● **Work instructions**:
Each line of the listing that includes the string "drum" is to be identified and copied.

(Beginning of Record excerpts)

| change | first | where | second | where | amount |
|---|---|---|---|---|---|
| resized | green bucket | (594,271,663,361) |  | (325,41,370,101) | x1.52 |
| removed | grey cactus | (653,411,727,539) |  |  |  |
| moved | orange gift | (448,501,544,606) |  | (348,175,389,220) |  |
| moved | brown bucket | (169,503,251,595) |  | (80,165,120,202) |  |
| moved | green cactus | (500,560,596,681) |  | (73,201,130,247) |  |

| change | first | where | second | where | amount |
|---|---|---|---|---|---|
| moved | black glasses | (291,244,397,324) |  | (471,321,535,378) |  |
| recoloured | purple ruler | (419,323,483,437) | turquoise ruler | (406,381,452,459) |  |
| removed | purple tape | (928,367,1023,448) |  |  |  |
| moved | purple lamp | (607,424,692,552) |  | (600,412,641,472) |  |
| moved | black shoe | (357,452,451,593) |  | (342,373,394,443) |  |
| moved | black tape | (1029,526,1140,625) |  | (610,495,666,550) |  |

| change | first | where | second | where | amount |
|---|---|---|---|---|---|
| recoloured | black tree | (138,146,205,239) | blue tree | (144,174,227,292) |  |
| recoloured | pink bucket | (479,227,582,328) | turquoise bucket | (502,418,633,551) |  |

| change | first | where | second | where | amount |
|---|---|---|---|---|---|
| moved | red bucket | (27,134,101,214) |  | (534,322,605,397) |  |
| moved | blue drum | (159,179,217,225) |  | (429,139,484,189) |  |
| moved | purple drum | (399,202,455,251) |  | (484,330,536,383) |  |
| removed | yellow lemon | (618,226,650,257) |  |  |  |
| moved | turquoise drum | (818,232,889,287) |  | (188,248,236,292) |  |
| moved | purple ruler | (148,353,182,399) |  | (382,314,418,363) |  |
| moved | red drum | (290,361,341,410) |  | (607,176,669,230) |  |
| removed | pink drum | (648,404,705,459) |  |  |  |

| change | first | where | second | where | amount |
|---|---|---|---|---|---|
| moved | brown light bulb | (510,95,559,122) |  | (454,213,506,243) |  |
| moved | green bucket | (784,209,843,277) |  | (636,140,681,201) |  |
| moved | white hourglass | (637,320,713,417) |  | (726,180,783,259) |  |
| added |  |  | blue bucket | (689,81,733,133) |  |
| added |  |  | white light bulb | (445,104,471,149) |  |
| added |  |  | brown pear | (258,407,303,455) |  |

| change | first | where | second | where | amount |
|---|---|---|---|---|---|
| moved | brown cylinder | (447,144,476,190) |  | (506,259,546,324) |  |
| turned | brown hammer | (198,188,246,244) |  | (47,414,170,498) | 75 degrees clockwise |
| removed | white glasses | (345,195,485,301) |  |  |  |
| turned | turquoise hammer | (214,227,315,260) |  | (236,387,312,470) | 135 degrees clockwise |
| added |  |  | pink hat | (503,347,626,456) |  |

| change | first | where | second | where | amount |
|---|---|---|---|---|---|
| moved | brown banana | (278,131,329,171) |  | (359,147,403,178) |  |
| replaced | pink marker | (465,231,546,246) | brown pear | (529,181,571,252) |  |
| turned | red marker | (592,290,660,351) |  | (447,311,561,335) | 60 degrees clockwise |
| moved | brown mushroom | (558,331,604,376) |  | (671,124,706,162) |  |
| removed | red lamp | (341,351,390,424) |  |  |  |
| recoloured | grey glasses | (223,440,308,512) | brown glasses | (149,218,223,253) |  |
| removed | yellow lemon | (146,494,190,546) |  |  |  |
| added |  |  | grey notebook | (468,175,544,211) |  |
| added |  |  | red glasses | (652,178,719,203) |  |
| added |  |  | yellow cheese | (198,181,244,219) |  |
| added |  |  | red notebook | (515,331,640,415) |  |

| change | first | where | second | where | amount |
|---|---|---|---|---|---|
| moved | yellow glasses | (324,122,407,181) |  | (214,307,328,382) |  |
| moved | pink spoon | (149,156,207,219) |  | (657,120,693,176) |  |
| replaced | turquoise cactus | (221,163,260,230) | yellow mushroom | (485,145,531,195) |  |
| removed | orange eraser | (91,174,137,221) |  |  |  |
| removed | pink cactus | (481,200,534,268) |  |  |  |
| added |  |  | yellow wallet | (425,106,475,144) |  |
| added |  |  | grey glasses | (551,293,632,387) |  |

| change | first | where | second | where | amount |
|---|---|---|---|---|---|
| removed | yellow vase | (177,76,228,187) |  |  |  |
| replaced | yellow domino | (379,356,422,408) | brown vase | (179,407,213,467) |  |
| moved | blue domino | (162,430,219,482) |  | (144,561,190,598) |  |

(End of Record excerpts)

● **Answer box**:
| moved | blue drum | (159,179,217,225) |  | (429,139,484,189) |  |
| moved | purple drum | (399,202,455,251) |  | (484,330,536,383) |  |
| moved | turquoise drum | (818,232,889,287) |  | (188,248,236,292) |  |
| moved | red drum | (290,361,341,410) |  | (607,176,669,230) |  |
| removed | pink drum | (648,404,705,459) |  |  |  |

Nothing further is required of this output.